Task material below:

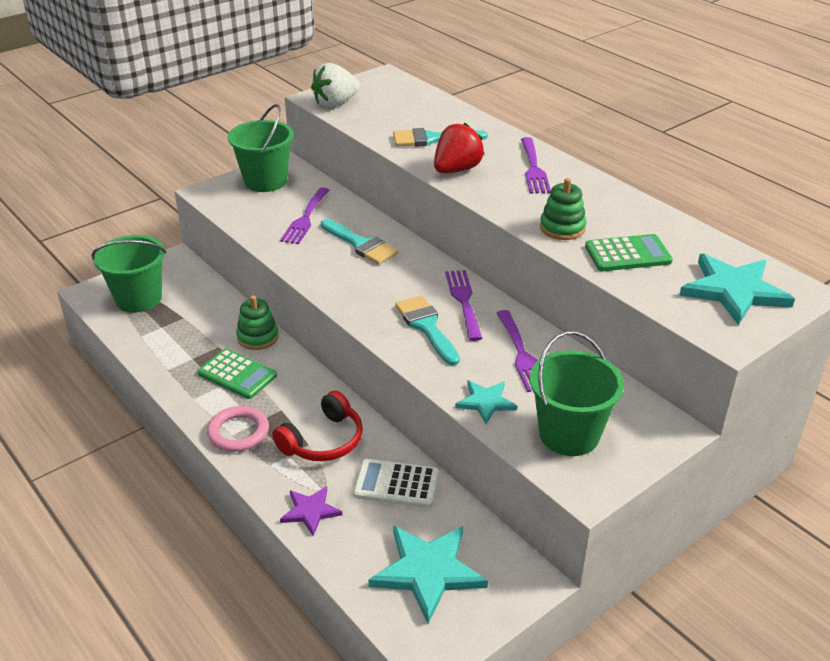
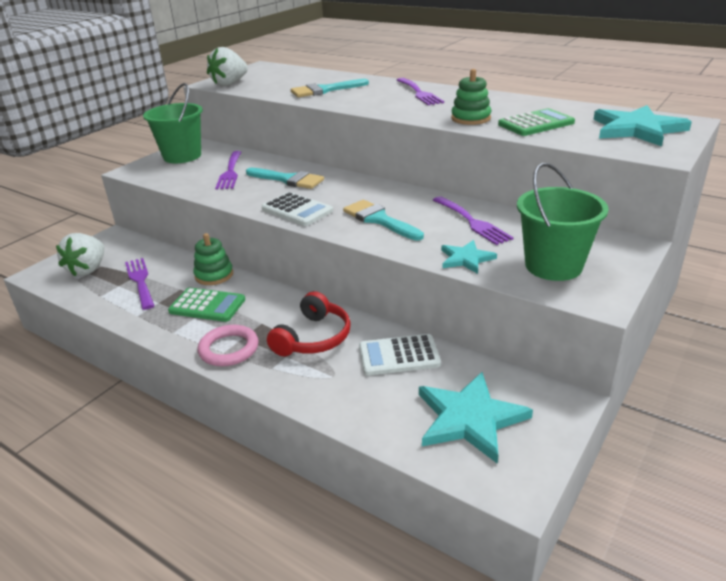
camera: 15 degrees left, 5 degrees down
(139, 299) = (88, 269): green bucket -> white strawberry
(310, 511) = (330, 396): purple star -> none
(349, 292) = (297, 210): none -> white calculator
(456, 170) = (358, 102): red strawberry -> none
(463, 301) = (399, 198): purple fork -> purple fork (140, 281)

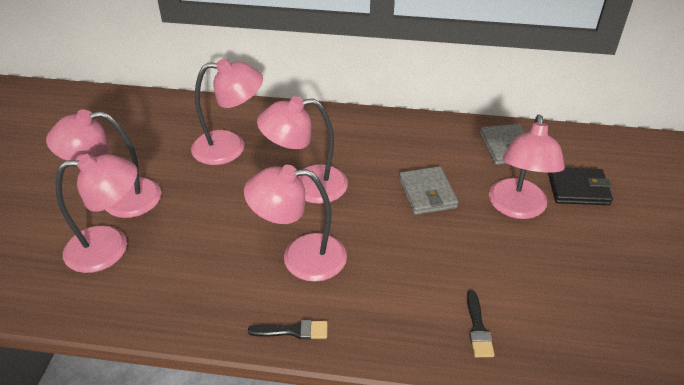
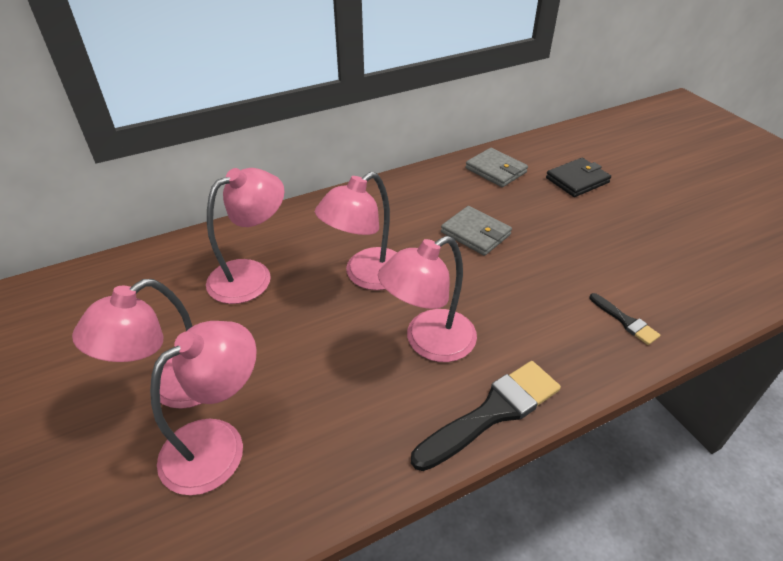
camera: 35 degrees left, 0 degrees up
(293, 331) = (492, 412): black brush -> black brush, size x1.95
(517, 208) = (552, 214): pink lamp -> none

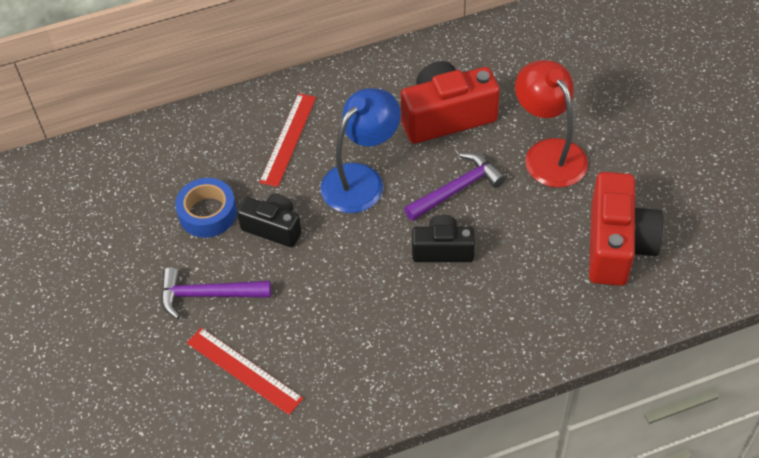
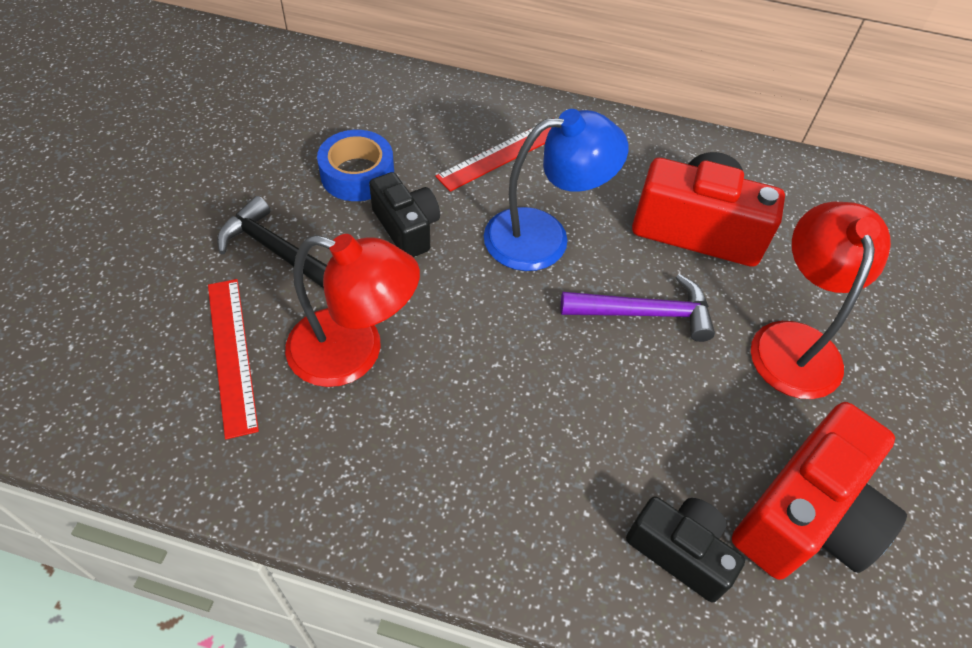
camera: 30 degrees right, 0 degrees up
(208, 295) = (277, 252): purple hammer -> black hammer
(314, 321) = (354, 352): none -> red lamp
(442, 249) = (570, 370): black camera -> black camera (680, 551)

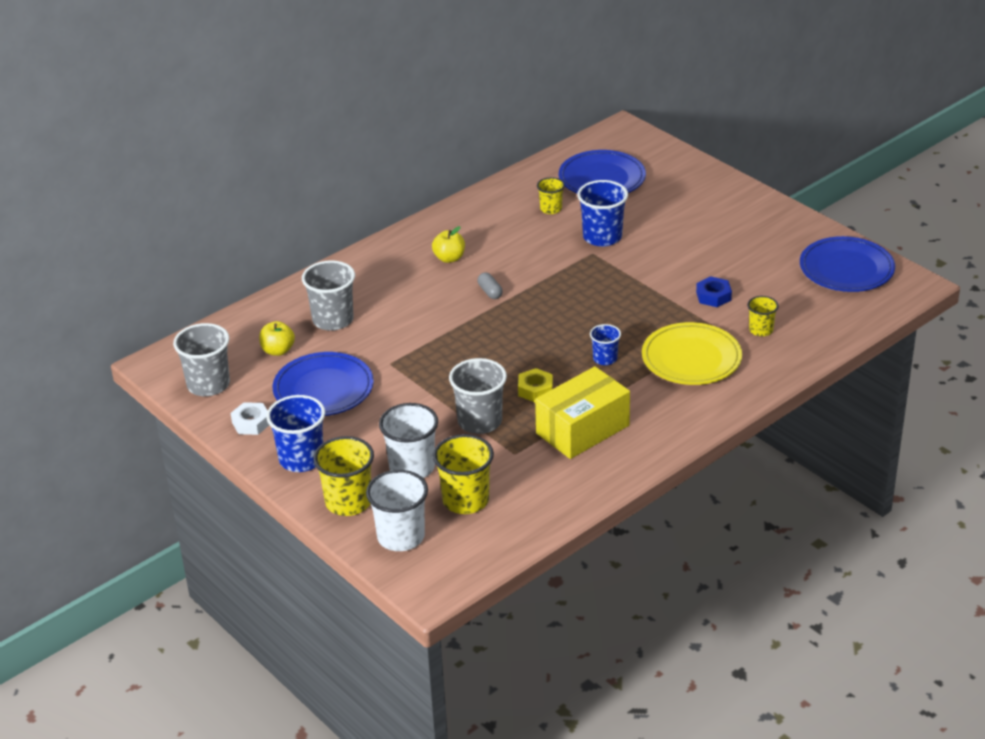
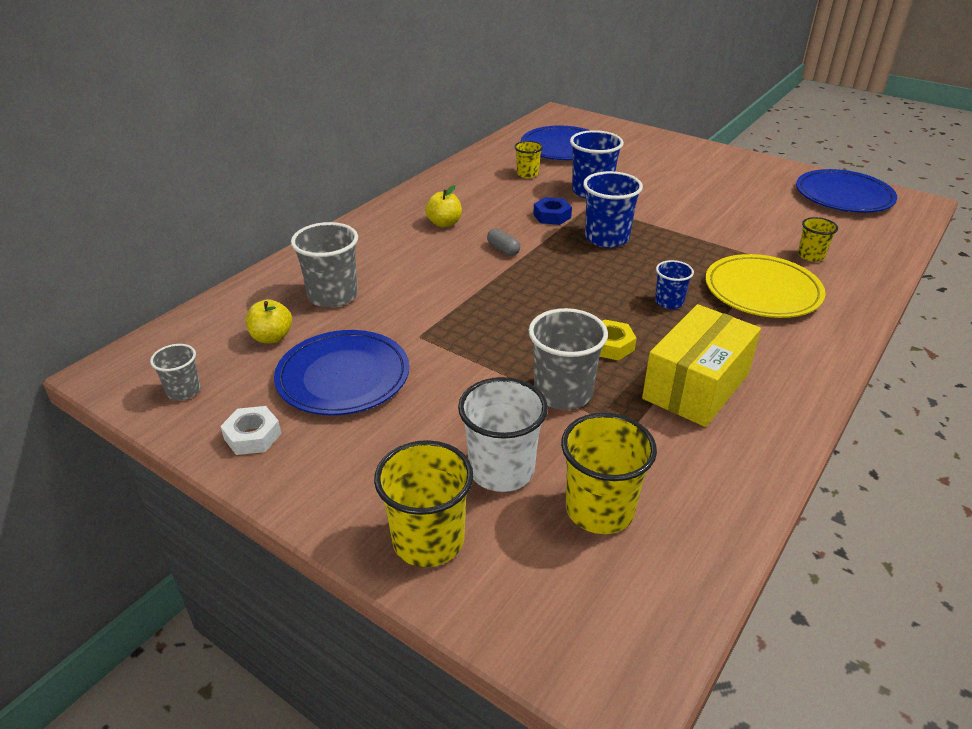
camera: 15 degrees left, 0 degrees up
(208, 385) = (184, 391): grey cup -> grey cup, size x0.57
(301, 459) = (337, 480): blue cup -> blue cup (606, 238)
(401, 537) = (531, 589): white cup -> none
(713, 296) = (738, 230): blue nut -> blue nut (552, 216)

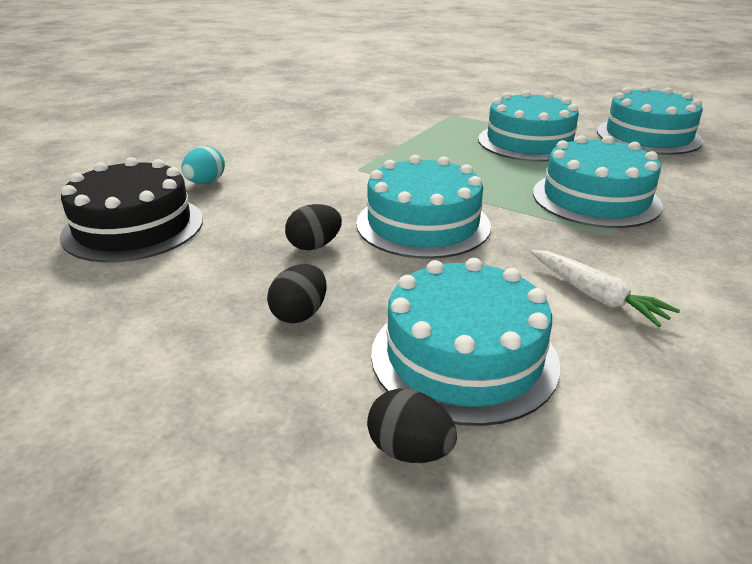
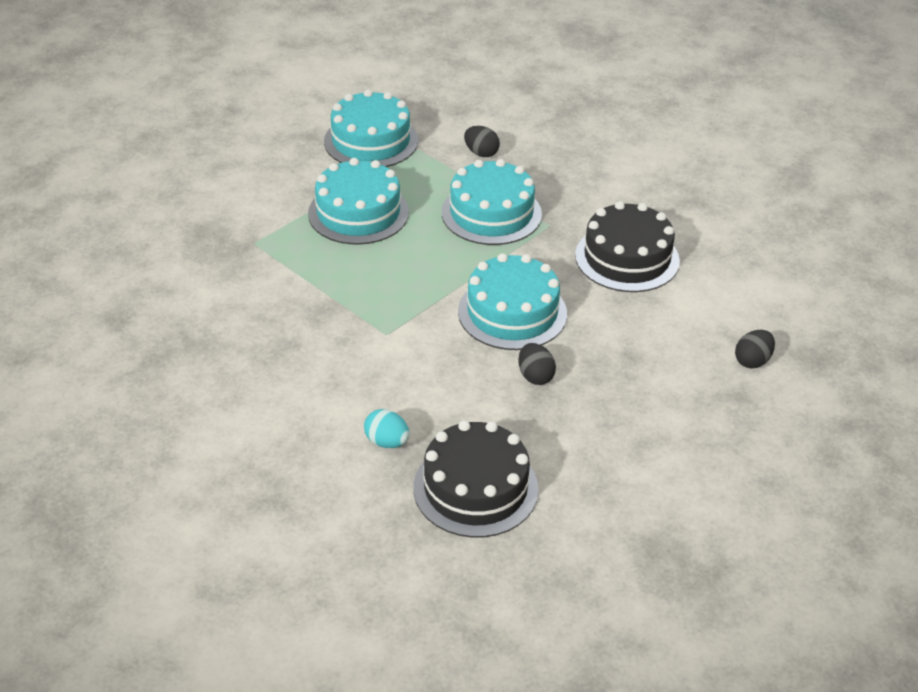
camera: 80 degrees left, 10 degrees up
(300, 314) = (628, 391): black egg -> black egg (481, 153)
(464, 357) = (681, 327): turquoise cake -> none
(595, 296) = (627, 258): white carrot -> black cake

End of Task material.

• Work to be completed: For this exercise, the lines from the one containing "(301, 459) = (337, 480): blue" through the last line of the entries above are to be output exactly, both included, and pictures are skipped.

• Written response:
(301, 459) = (337, 480): blue cup -> blue cup (606, 238)
(401, 537) = (531, 589): white cup -> none
(713, 296) = (738, 230): blue nut -> blue nut (552, 216)

camera: 80 degrees left, 10 degrees up
(300, 314) = (628, 391): black egg -> black egg (481, 153)
(464, 357) = (681, 327): turquoise cake -> none
(595, 296) = (627, 258): white carrot -> black cake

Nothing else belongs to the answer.